▶ [Problem statement]: Show each line of the records in which the word "AGND" occurs.
[[ Data, beginning ]]
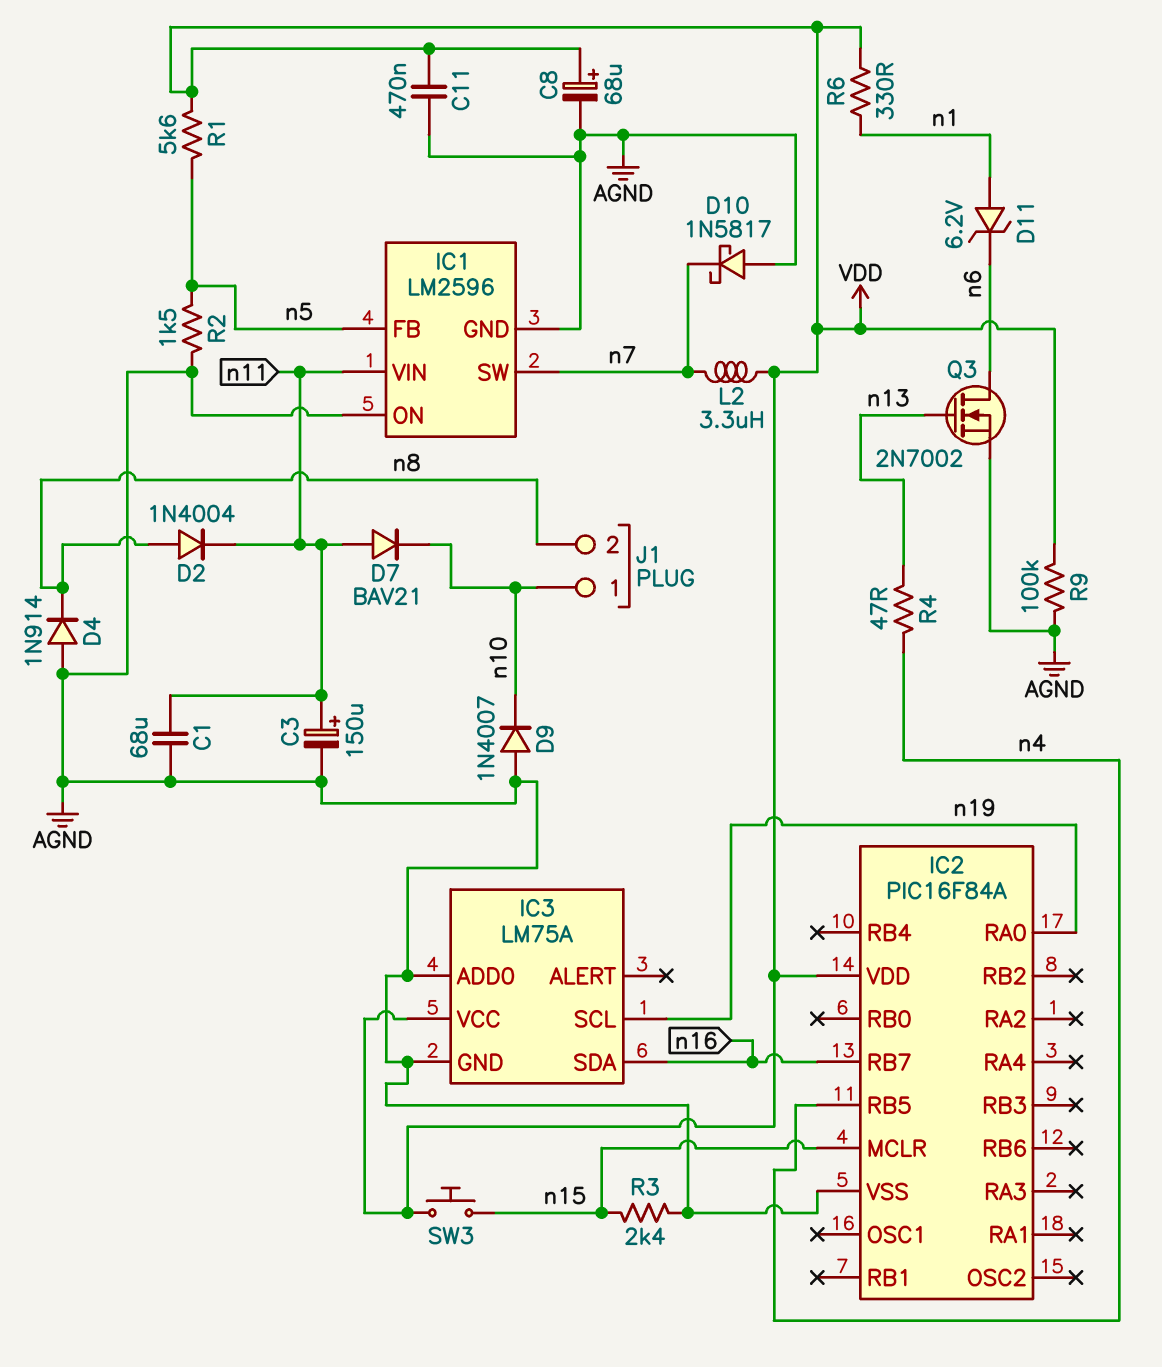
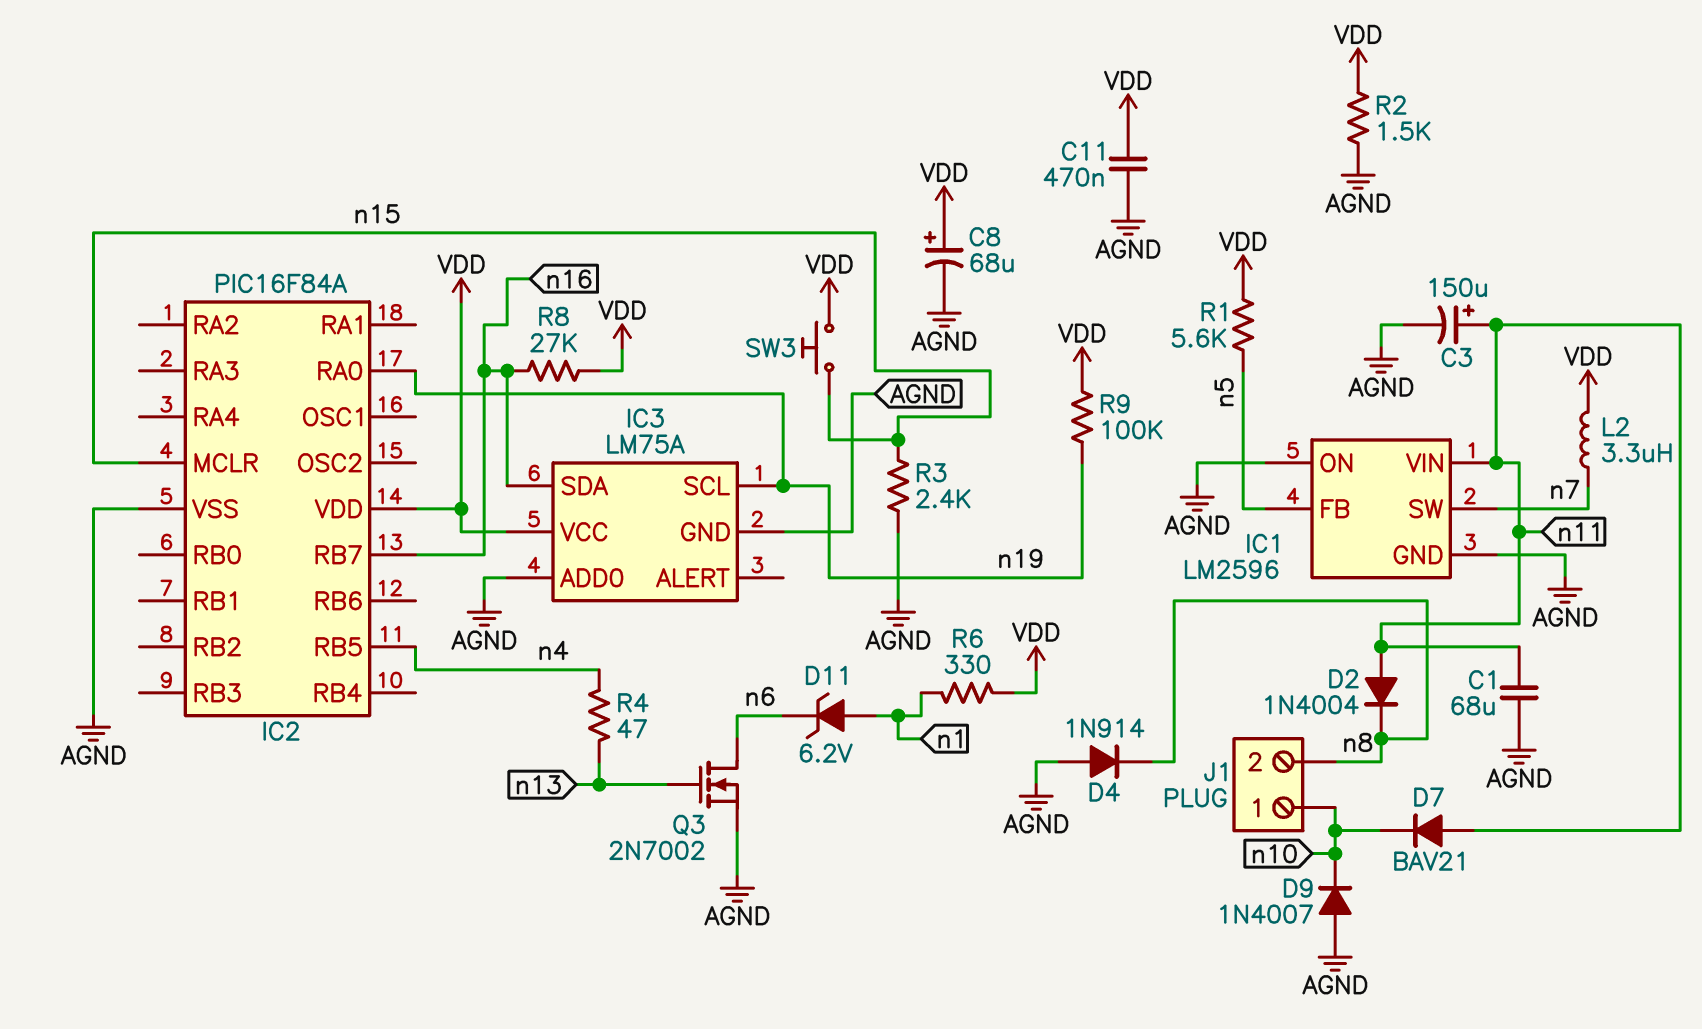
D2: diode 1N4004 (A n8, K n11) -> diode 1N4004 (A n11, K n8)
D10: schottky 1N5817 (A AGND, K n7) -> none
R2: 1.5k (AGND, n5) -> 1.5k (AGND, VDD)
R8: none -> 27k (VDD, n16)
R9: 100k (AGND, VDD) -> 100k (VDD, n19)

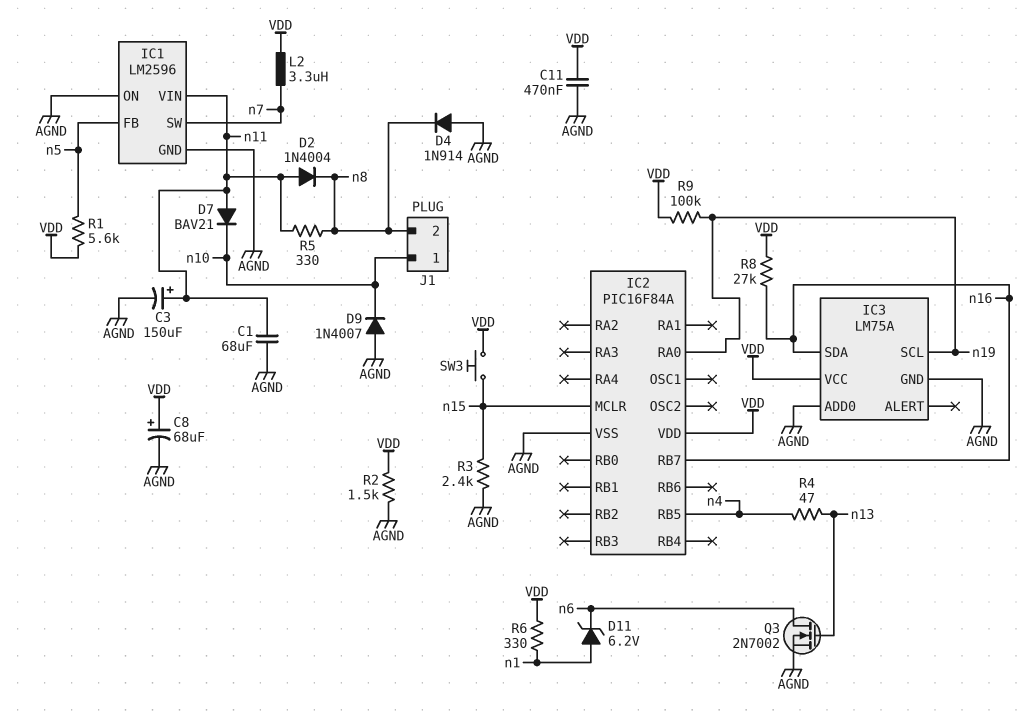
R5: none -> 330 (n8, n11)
[[ Data, end ]]
[[ Data, beginning ]]
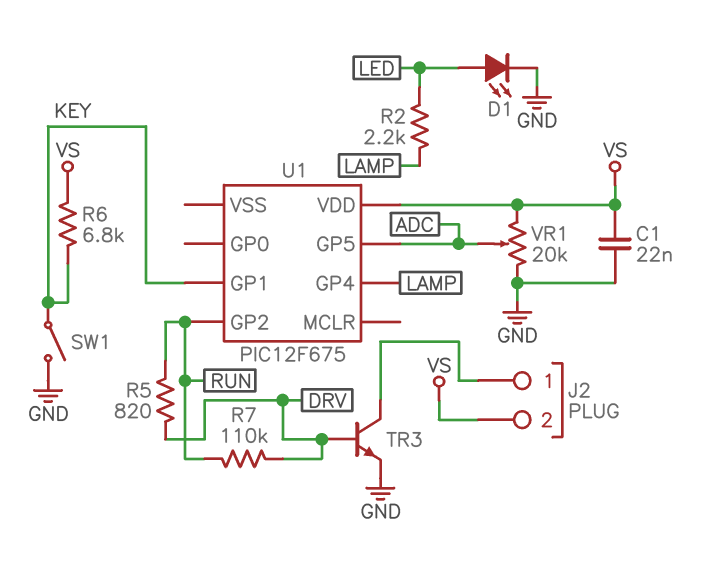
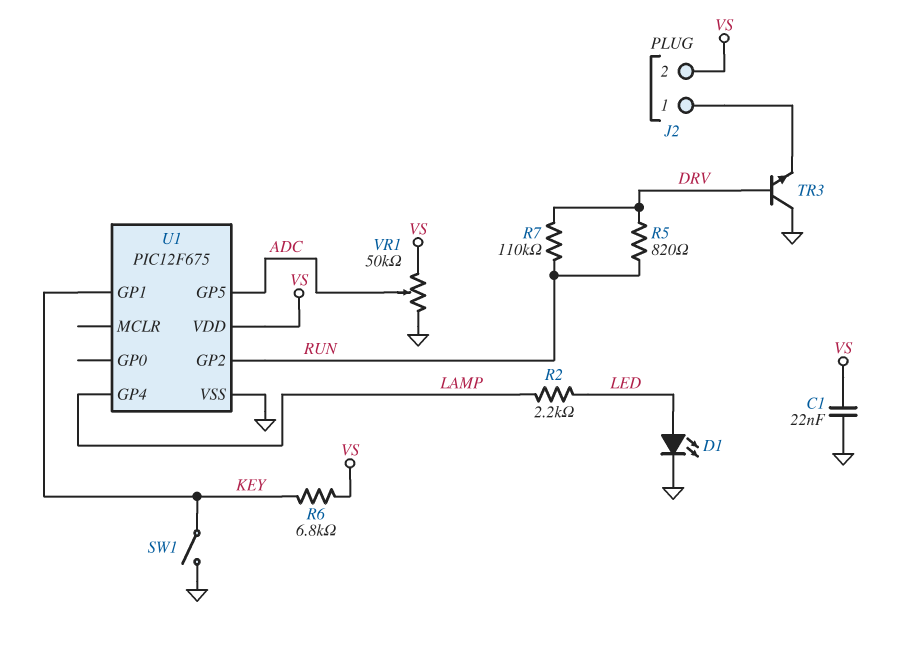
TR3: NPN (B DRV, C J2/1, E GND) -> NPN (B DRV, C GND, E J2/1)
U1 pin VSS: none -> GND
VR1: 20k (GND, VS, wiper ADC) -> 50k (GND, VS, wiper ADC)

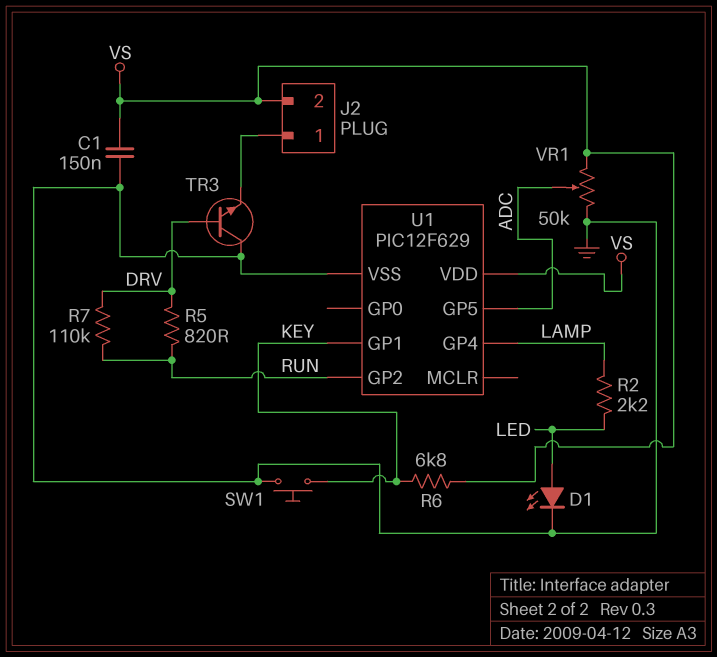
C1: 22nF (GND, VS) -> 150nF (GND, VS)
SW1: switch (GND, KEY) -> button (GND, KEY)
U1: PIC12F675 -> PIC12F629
[[ Data, end ]]
▶ [Expected output]:
D10: schottky 1N5817 (A AGND, K n7) -> none
R2: 1.5k (AGND, n5) -> 1.5k (AGND, VDD)
R9: 100k (AGND, VDD) -> 100k (VDD, n19)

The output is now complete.